Collected data:
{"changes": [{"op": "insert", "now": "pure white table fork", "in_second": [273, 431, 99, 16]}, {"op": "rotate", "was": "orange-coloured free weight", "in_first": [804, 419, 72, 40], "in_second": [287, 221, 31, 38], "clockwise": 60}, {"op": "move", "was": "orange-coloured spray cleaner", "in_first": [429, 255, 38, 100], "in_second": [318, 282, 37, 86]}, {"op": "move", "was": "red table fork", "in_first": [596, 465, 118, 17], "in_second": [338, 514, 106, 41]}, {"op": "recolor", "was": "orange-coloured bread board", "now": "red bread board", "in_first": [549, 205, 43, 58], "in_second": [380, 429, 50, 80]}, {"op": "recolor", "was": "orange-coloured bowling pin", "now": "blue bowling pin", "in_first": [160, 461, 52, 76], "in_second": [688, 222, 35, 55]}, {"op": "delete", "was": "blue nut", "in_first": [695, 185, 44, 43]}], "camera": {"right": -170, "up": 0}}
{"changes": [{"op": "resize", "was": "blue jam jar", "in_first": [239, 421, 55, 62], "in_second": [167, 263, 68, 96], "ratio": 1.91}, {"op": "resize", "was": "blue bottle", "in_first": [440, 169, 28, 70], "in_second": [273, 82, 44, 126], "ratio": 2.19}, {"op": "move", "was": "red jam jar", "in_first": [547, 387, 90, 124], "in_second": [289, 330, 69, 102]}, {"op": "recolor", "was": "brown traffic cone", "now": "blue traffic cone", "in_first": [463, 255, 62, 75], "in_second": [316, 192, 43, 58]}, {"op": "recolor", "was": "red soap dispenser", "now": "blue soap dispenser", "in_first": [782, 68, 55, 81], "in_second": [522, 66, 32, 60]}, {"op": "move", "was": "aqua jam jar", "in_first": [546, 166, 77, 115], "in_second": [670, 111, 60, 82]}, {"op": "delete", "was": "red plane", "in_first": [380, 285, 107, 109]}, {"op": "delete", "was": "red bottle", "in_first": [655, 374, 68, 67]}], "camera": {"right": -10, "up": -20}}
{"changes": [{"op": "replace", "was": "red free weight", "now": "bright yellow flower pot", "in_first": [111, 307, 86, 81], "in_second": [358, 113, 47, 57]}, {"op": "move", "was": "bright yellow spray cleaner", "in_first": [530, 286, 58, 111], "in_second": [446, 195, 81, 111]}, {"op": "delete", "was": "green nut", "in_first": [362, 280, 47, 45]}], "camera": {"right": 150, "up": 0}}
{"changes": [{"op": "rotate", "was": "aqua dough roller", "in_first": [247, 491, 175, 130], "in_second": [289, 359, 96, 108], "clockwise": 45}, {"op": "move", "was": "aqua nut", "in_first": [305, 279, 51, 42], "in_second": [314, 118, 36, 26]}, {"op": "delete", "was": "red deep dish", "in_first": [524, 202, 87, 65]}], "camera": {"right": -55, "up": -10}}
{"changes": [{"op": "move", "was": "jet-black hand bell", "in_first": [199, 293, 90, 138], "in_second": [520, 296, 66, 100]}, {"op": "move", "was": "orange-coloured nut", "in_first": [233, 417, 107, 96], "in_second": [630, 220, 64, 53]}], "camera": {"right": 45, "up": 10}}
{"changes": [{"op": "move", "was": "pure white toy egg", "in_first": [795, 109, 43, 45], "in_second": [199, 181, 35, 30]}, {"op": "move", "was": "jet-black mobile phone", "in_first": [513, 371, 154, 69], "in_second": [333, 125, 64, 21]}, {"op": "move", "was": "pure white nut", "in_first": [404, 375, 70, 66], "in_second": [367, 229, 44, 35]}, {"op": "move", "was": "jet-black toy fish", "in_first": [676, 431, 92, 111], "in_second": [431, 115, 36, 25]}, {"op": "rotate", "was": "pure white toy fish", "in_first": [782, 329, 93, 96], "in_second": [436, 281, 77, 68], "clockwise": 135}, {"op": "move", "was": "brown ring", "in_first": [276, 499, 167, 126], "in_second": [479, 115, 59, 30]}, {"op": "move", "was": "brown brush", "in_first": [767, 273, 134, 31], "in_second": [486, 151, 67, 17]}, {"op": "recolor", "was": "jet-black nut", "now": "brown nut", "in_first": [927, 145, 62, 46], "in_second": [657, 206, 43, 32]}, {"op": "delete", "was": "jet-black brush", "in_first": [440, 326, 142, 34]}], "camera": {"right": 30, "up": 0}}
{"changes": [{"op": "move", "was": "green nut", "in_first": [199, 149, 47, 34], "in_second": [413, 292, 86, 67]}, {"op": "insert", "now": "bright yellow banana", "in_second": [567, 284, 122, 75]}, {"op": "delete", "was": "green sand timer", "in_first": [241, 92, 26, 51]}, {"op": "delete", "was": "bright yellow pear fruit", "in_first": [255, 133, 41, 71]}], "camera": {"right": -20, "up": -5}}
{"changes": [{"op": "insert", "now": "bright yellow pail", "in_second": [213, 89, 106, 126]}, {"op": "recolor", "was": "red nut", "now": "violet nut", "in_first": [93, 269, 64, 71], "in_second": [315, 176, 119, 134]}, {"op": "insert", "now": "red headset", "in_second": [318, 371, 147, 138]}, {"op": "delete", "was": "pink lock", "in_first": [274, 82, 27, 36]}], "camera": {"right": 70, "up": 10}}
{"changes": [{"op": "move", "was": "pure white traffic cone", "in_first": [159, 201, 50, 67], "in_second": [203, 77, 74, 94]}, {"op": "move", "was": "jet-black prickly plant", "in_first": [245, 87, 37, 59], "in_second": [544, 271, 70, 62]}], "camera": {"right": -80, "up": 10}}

# ACTION ITEM
Only an exact copy of the data above will do.

# SOLUTION
{"changes": [{"op": "insert", "now": "pure white table fork", "in_second": [273, 431, 99, 16]}, {"op": "rotate", "was": "orange-coloured free weight", "in_first": [804, 419, 72, 40], "in_second": [287, 221, 31, 38], "clockwise": 60}, {"op": "move", "was": "orange-coloured spray cleaner", "in_first": [429, 255, 38, 100], "in_second": [318, 282, 37, 86]}, {"op": "move", "was": "red table fork", "in_first": [596, 465, 118, 17], "in_second": [338, 514, 106, 41]}, {"op": "recolor", "was": "orange-coloured bread board", "now": "red bread board", "in_first": [549, 205, 43, 58], "in_second": [380, 429, 50, 80]}, {"op": "recolor", "was": "orange-coloured bowling pin", "now": "blue bowling pin", "in_first": [160, 461, 52, 76], "in_second": [688, 222, 35, 55]}, {"op": "delete", "was": "blue nut", "in_first": [695, 185, 44, 43]}], "camera": {"right": -170, "up": 0}}
{"changes": [{"op": "resize", "was": "blue jam jar", "in_first": [239, 421, 55, 62], "in_second": [167, 263, 68, 96], "ratio": 1.91}, {"op": "resize", "was": "blue bottle", "in_first": [440, 169, 28, 70], "in_second": [273, 82, 44, 126], "ratio": 2.19}, {"op": "move", "was": "red jam jar", "in_first": [547, 387, 90, 124], "in_second": [289, 330, 69, 102]}, {"op": "recolor", "was": "brown traffic cone", "now": "blue traffic cone", "in_first": [463, 255, 62, 75], "in_second": [316, 192, 43, 58]}, {"op": "recolor", "was": "red soap dispenser", "now": "blue soap dispenser", "in_first": [782, 68, 55, 81], "in_second": [522, 66, 32, 60]}, {"op": "move", "was": "aqua jam jar", "in_first": [546, 166, 77, 115], "in_second": [670, 111, 60, 82]}, {"op": "delete", "was": "red plane", "in_first": [380, 285, 107, 109]}, {"op": "delete", "was": "red bottle", "in_first": [655, 374, 68, 67]}], "camera": {"right": -10, "up": -20}}
{"changes": [{"op": "replace", "was": "red free weight", "now": "bright yellow flower pot", "in_first": [111, 307, 86, 81], "in_second": [358, 113, 47, 57]}, {"op": "move", "was": "bright yellow spray cleaner", "in_first": [530, 286, 58, 111], "in_second": [446, 195, 81, 111]}, {"op": "delete", "was": "green nut", "in_first": [362, 280, 47, 45]}], "camera": {"right": 150, "up": 0}}
{"changes": [{"op": "rotate", "was": "aqua dough roller", "in_first": [247, 491, 175, 130], "in_second": [289, 359, 96, 108], "clockwise": 45}, {"op": "move", "was": "aqua nut", "in_first": [305, 279, 51, 42], "in_second": [314, 118, 36, 26]}, {"op": "delete", "was": "red deep dish", "in_first": [524, 202, 87, 65]}], "camera": {"right": -55, "up": -10}}
{"changes": [{"op": "move", "was": "jet-black hand bell", "in_first": [199, 293, 90, 138], "in_second": [520, 296, 66, 100]}, {"op": "move", "was": "orange-coloured nut", "in_first": [233, 417, 107, 96], "in_second": [630, 220, 64, 53]}], "camera": {"right": 45, "up": 10}}
{"changes": [{"op": "move", "was": "pure white toy egg", "in_first": [795, 109, 43, 45], "in_second": [199, 181, 35, 30]}, {"op": "move", "was": "jet-black mobile phone", "in_first": [513, 371, 154, 69], "in_second": [333, 125, 64, 21]}, {"op": "move", "was": "pure white nut", "in_first": [404, 375, 70, 66], "in_second": [367, 229, 44, 35]}, {"op": "move", "was": "jet-black toy fish", "in_first": [676, 431, 92, 111], "in_second": [431, 115, 36, 25]}, {"op": "rotate", "was": "pure white toy fish", "in_first": [782, 329, 93, 96], "in_second": [436, 281, 77, 68], "clockwise": 135}, {"op": "move", "was": "brown ring", "in_first": [276, 499, 167, 126], "in_second": [479, 115, 59, 30]}, {"op": "move", "was": "brown brush", "in_first": [767, 273, 134, 31], "in_second": [486, 151, 67, 17]}, {"op": "recolor", "was": "jet-black nut", "now": "brown nut", "in_first": [927, 145, 62, 46], "in_second": [657, 206, 43, 32]}, {"op": "delete", "was": "jet-black brush", "in_first": [440, 326, 142, 34]}], "camera": {"right": 30, "up": 0}}
{"changes": [{"op": "move", "was": "green nut", "in_first": [199, 149, 47, 34], "in_second": [413, 292, 86, 67]}, {"op": "insert", "now": "bright yellow banana", "in_second": [567, 284, 122, 75]}, {"op": "delete", "was": "green sand timer", "in_first": [241, 92, 26, 51]}, {"op": "delete", "was": "bright yellow pear fruit", "in_first": [255, 133, 41, 71]}], "camera": {"right": -20, "up": -5}}
{"changes": [{"op": "insert", "now": "bright yellow pail", "in_second": [213, 89, 106, 126]}, {"op": "recolor", "was": "red nut", "now": "violet nut", "in_first": [93, 269, 64, 71], "in_second": [315, 176, 119, 134]}, {"op": "insert", "now": "red headset", "in_second": [318, 371, 147, 138]}, {"op": "delete", "was": "pink lock", "in_first": [274, 82, 27, 36]}], "camera": {"right": 70, "up": 10}}
{"changes": [{"op": "move", "was": "pure white traffic cone", "in_first": [159, 201, 50, 67], "in_second": [203, 77, 74, 94]}, {"op": "move", "was": "jet-black prickly plant", "in_first": [245, 87, 37, 59], "in_second": [544, 271, 70, 62]}], "camera": {"right": -80, "up": 10}}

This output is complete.